Task brief
An exact copy is needed of each line from the one including "(533, 278) = (812, 517): blue" through the last line of the entries, both ends counted, with nothing added.

(Scene change data)

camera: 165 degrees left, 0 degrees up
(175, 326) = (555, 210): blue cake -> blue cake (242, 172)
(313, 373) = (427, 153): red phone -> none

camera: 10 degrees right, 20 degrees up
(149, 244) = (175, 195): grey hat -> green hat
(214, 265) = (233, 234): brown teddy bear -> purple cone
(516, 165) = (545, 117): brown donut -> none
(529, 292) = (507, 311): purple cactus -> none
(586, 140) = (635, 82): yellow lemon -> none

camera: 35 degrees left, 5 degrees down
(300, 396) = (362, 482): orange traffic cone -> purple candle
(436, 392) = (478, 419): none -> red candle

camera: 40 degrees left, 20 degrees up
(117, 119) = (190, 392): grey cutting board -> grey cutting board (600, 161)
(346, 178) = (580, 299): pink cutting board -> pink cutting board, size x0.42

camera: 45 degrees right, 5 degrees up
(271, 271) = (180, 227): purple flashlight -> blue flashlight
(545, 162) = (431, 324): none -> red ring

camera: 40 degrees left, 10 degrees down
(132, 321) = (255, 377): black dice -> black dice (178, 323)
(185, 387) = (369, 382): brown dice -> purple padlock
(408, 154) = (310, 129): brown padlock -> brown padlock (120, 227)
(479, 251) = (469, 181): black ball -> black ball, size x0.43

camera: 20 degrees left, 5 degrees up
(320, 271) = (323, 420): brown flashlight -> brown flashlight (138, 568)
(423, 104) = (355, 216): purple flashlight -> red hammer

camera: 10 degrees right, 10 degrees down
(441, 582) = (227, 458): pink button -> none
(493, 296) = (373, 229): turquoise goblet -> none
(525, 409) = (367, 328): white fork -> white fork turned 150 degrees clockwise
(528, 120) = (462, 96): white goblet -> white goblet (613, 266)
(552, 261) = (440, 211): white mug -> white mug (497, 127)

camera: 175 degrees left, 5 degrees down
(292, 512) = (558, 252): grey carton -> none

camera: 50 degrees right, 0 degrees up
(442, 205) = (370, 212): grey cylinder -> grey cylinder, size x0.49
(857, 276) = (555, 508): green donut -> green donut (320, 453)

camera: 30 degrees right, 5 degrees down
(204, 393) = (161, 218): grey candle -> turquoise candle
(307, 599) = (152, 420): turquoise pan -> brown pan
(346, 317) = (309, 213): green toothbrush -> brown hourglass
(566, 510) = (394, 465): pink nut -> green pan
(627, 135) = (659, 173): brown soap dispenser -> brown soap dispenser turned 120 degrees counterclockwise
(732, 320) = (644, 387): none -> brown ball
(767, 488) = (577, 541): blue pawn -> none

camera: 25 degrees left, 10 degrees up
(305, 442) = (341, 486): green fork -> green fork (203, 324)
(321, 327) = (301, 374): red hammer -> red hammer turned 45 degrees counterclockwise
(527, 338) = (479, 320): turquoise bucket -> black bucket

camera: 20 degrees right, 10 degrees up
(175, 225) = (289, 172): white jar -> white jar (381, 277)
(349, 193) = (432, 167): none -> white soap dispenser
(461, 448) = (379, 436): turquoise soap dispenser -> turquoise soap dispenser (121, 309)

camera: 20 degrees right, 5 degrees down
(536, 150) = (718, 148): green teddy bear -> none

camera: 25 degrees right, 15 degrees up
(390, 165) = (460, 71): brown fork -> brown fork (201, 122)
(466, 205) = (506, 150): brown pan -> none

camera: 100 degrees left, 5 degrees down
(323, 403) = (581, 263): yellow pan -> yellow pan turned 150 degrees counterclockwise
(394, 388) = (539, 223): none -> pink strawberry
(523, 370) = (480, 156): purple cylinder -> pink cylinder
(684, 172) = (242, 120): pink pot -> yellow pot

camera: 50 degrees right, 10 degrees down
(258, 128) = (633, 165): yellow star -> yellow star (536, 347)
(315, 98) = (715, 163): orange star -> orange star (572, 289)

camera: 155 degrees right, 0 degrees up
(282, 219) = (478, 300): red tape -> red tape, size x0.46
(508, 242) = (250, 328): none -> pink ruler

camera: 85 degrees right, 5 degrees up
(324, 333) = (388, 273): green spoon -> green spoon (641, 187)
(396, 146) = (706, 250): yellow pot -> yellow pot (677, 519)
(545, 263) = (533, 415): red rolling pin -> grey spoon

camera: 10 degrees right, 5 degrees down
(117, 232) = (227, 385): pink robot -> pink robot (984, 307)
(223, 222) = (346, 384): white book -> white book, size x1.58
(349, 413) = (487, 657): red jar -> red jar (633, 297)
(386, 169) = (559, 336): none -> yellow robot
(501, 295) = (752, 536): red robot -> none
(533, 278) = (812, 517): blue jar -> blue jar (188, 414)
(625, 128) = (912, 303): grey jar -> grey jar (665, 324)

Task result
(533, 278) = (812, 517): blue jar -> blue jar (188, 414)
(625, 128) = (912, 303): grey jar -> grey jar (665, 324)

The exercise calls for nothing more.